▶ [Supplied records]
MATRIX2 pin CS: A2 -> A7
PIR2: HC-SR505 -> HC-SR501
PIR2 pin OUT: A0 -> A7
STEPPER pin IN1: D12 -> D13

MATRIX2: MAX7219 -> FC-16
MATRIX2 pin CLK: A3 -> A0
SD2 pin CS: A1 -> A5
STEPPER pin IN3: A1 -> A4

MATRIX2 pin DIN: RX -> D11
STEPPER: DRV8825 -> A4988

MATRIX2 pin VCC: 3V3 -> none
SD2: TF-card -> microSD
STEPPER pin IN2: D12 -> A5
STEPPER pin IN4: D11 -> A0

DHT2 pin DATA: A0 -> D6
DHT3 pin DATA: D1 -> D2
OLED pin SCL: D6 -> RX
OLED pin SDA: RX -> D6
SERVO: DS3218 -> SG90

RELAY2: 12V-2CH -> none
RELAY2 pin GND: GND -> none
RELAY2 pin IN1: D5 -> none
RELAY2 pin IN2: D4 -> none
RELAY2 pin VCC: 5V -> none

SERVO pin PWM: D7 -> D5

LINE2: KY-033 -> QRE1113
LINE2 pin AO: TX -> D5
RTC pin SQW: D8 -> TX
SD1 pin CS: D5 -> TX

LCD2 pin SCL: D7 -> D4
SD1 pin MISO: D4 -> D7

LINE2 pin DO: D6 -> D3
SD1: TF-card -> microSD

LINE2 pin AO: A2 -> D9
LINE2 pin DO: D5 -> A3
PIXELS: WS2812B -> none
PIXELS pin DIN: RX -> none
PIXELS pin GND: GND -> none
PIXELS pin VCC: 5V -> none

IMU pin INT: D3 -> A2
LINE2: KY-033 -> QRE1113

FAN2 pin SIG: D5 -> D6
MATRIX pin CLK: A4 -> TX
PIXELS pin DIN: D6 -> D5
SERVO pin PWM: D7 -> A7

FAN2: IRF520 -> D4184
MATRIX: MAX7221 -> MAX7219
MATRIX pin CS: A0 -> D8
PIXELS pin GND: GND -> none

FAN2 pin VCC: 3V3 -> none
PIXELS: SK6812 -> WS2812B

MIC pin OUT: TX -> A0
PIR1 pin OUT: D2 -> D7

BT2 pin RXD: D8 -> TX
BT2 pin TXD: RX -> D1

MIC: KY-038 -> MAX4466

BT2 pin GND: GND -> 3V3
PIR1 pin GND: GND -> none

▶ [Exercise instructions] Locate and copy each line in the data above that includes the word "card".

▶ [Response for this exercise]
SD2: TF-card -> microSD
SD1: TF-card -> microSD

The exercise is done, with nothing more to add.